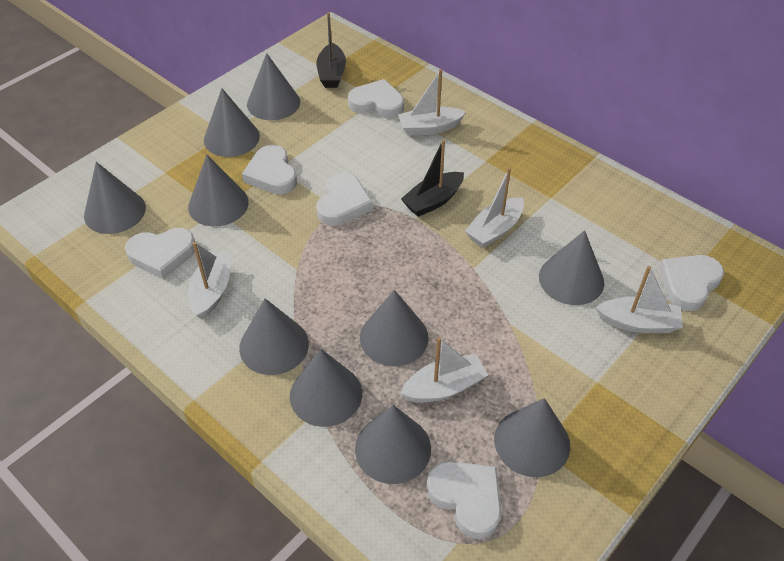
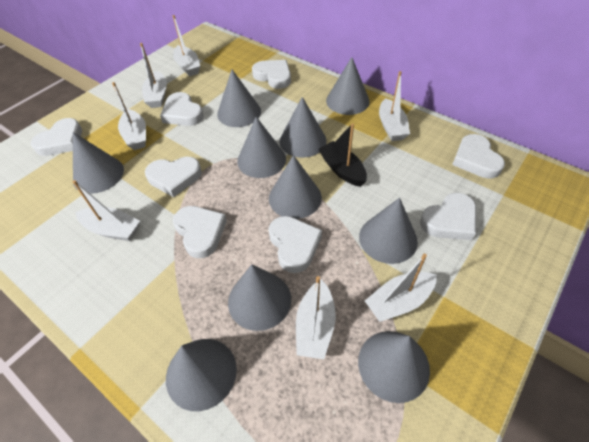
black boat: 2 -> 1
white boat: 5 -> 7
white heart: 6 -> 8

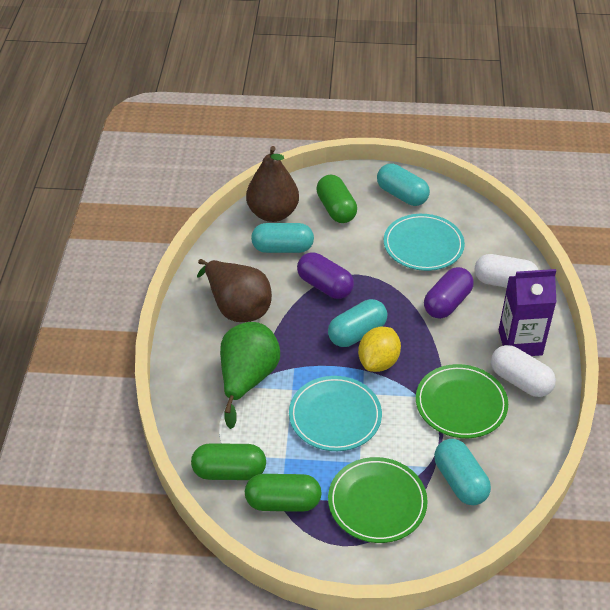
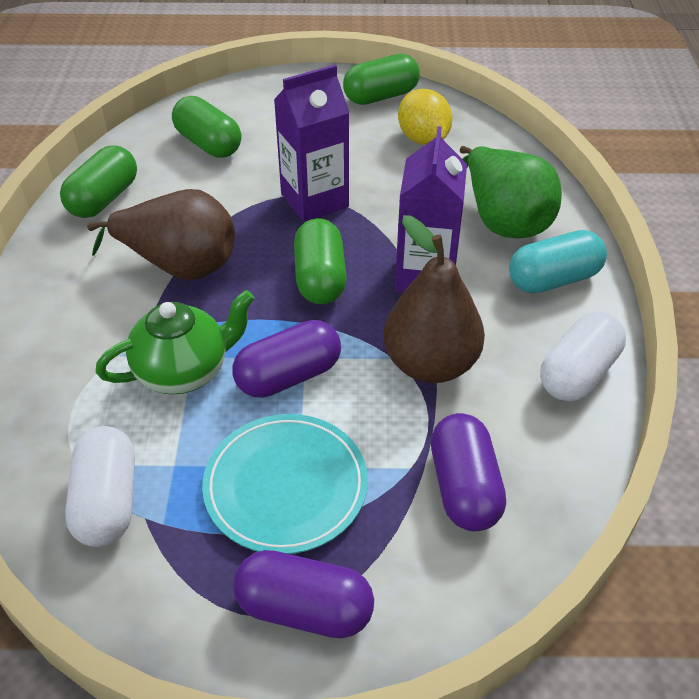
green capsule: 3 -> 4
green plate: 2 -> 0
green teapot: 0 -> 1
purple capsule: 2 -> 3
purple carton: 1 -> 2
turquoise capsule: 4 -> 1
turquoise plate: 2 -> 1

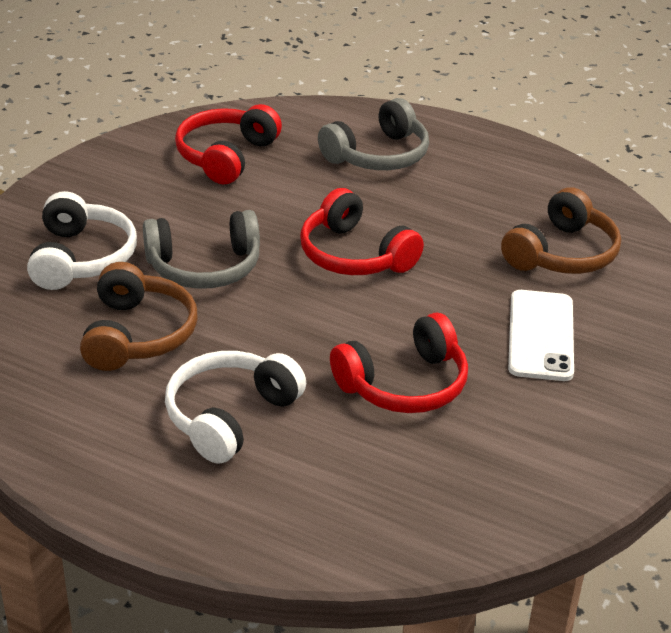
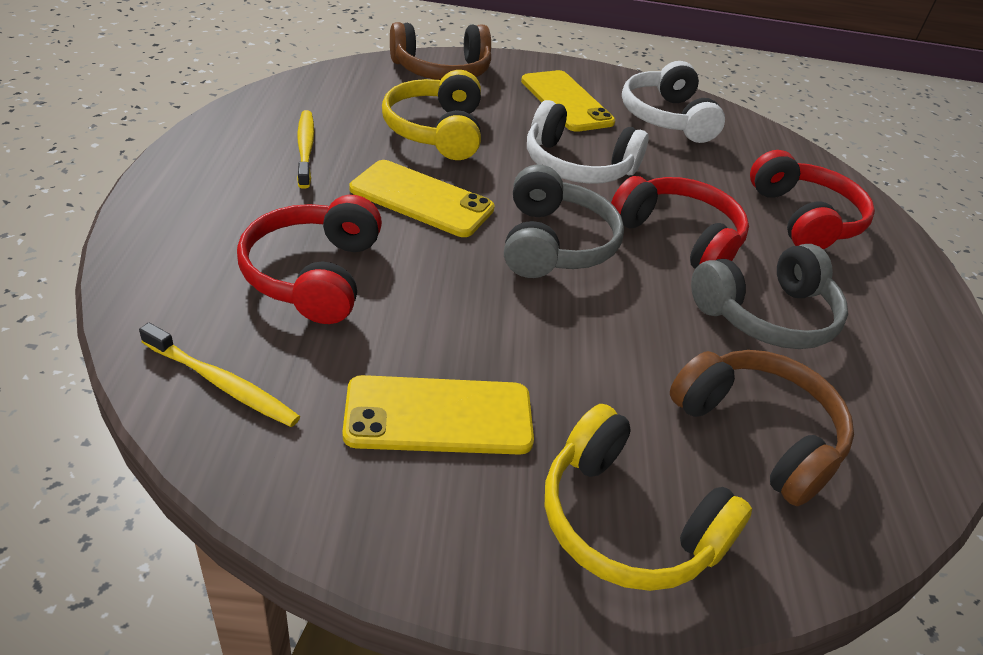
white phone: 1 -> 0
yellow headphones: 0 -> 2
yellow phone: 0 -> 3
yellow toothbrush: 0 -> 2

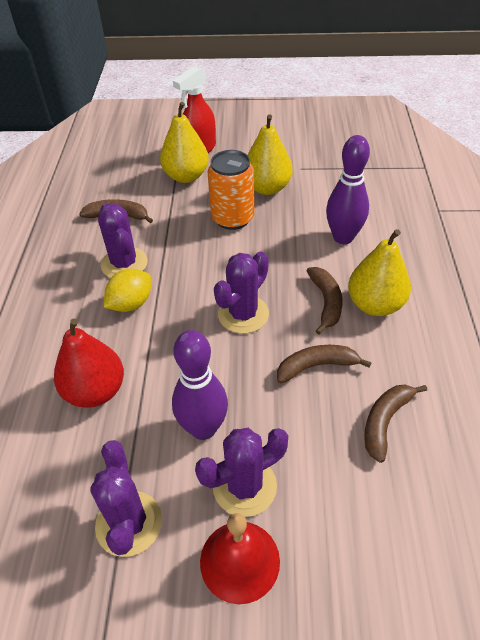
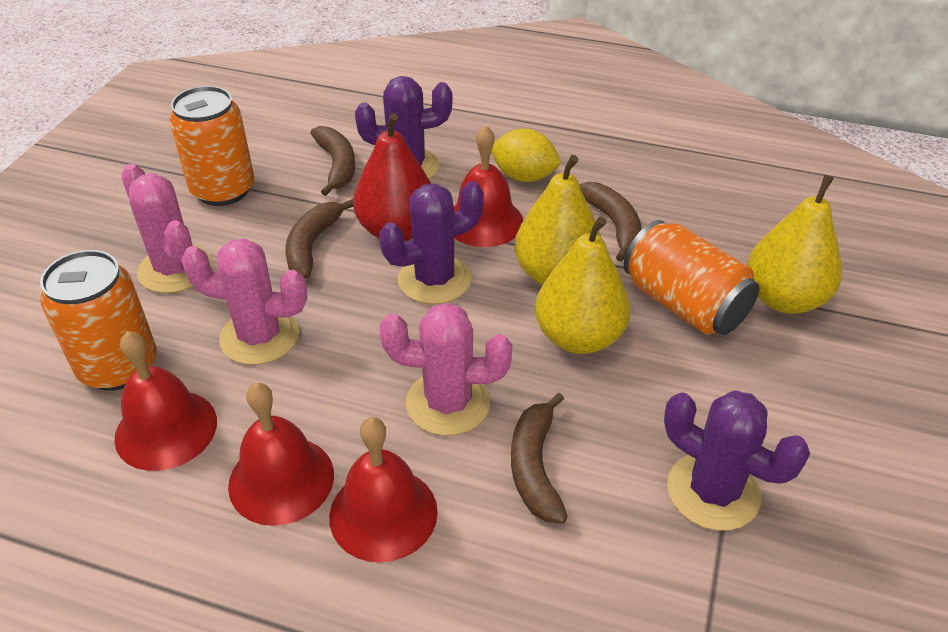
orange can: 1 -> 3
pink cactus: 0 -> 3
purple bowling pin: 2 -> 0
purple cactus: 4 -> 3
red bell: 1 -> 4
red spray bottle: 1 -> 0

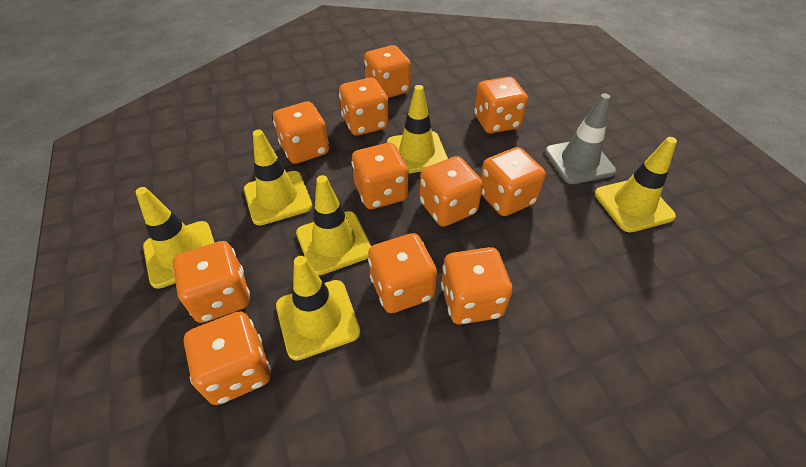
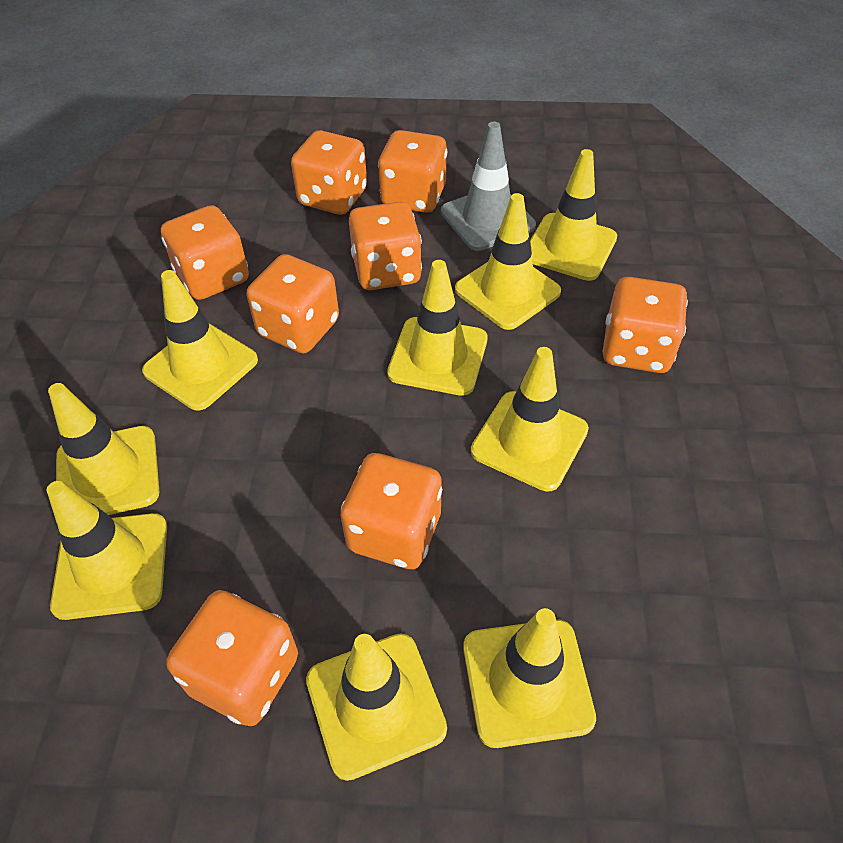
orange dice: 11 -> 8
yellow traffic cone: 6 -> 9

### HOW TO COMPLETE THIS TASK
If the word "turquoise" appears in a line above, copy that line.

### SOLUTION BELOW
turquoise capsule: 4 -> 1
turquoise plate: 2 -> 1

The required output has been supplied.